*What the task requires*.
Tally the lines in the entries below where the string "moved" occurs. Reply with the total alone.

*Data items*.
□ □ □ □

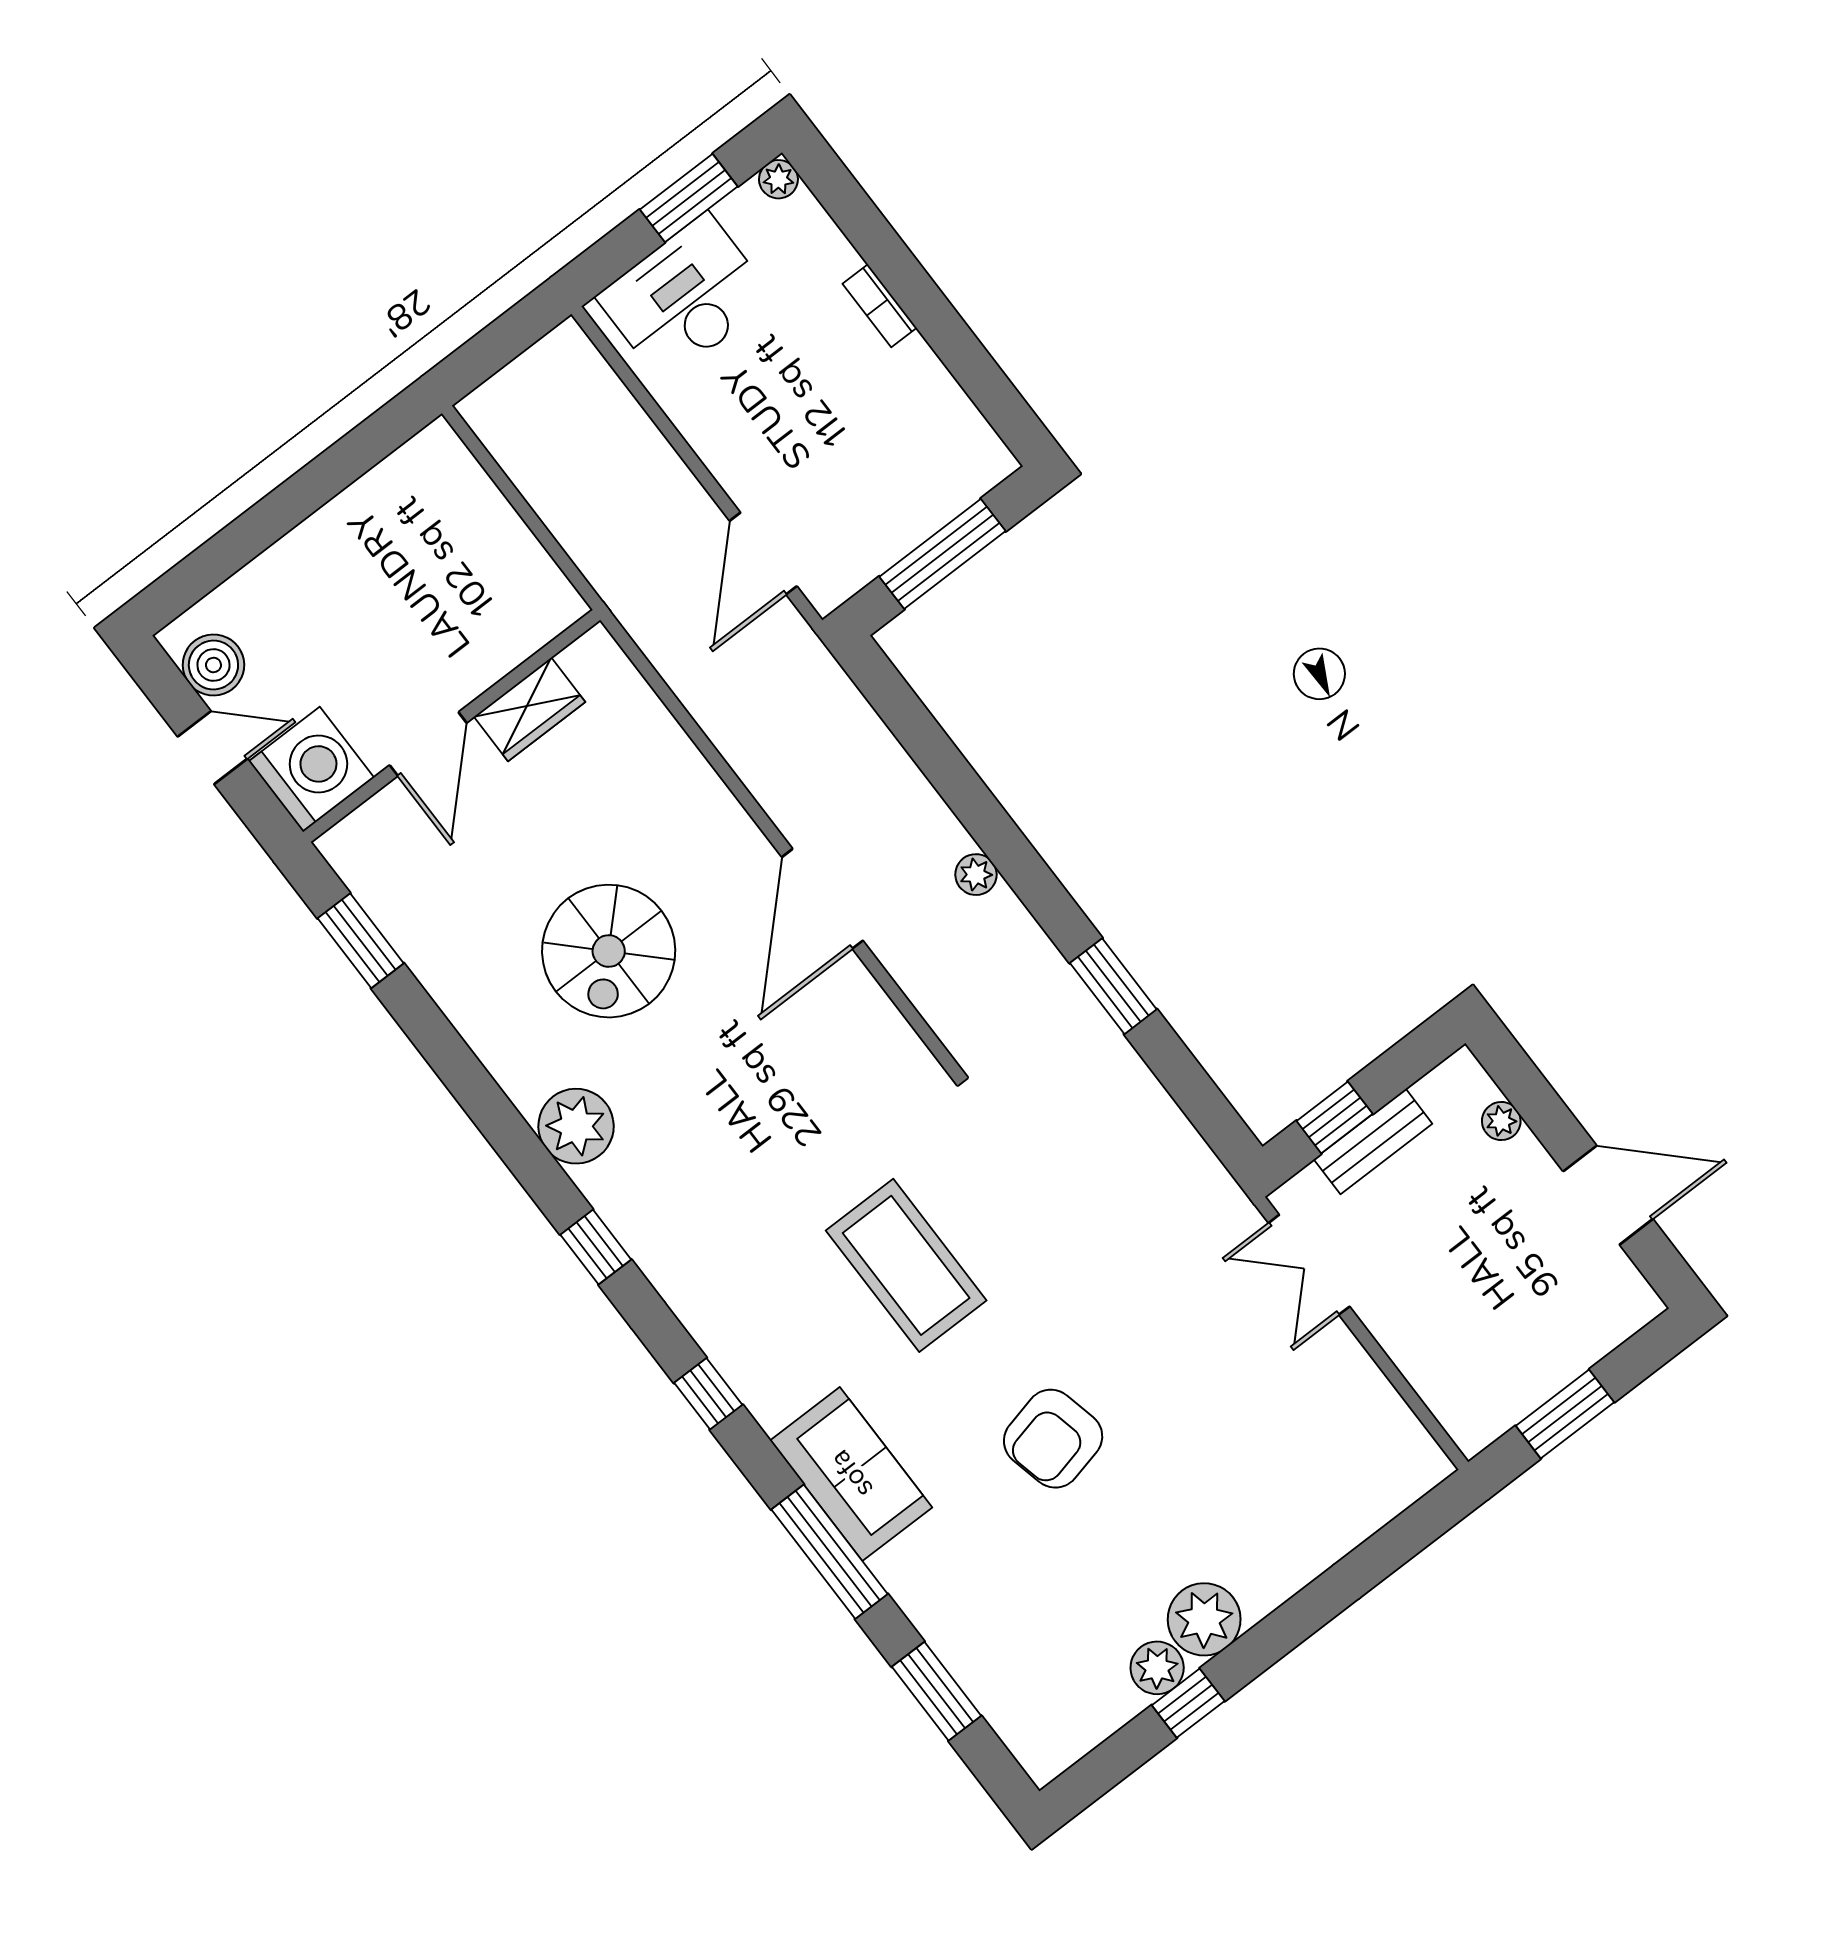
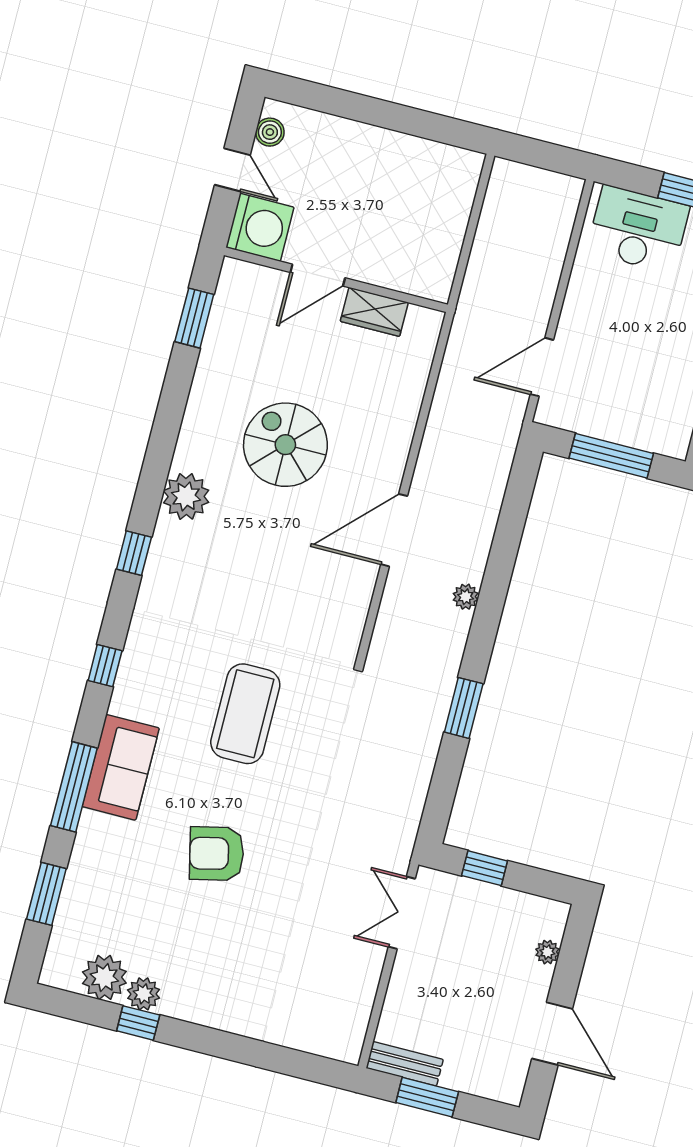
boiler: (213, 665) -> (270, 132), width x0.73, depth x0.73
spiral stairs: (609, 951) -> (285, 445), turned 90
bench: (1373, 1141) -> (405, 1064), moved
plant: (1204, 1619) -> (104, 977), moved

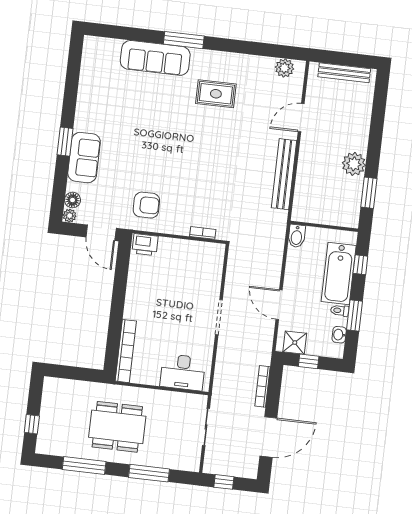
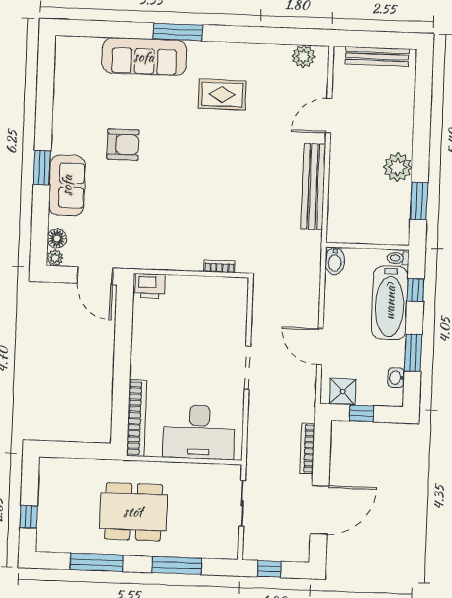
armchair: (146, 205) -> (123, 144), moved
toilet: (340, 311) -> (398, 258), moved
desk: (183, 372) -> (199, 432), width x1.36, depth x1.30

□ □ □ □

*Solution for this problem*.
4